Assigned task. Set down exactly the lines below between the line holding "(261, 354) = (672, 553): orange" and the line holding "(809, 480) = (234, 651): white", inclusive; no other line belongs in the answer.

Input data.
↓
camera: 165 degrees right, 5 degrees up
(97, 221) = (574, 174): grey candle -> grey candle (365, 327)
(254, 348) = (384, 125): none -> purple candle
↑
↓
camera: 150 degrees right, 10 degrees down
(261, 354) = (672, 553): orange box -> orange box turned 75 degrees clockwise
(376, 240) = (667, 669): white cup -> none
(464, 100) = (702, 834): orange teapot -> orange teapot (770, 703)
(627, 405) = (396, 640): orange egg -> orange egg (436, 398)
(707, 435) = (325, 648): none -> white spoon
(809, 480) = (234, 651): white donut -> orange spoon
↑
Your solution.
(261, 354) = (672, 553): orange box -> orange box turned 75 degrees clockwise
(376, 240) = (667, 669): white cup -> none
(464, 100) = (702, 834): orange teapot -> orange teapot (770, 703)
(627, 405) = (396, 640): orange egg -> orange egg (436, 398)
(707, 435) = (325, 648): none -> white spoon
(809, 480) = (234, 651): white donut -> orange spoon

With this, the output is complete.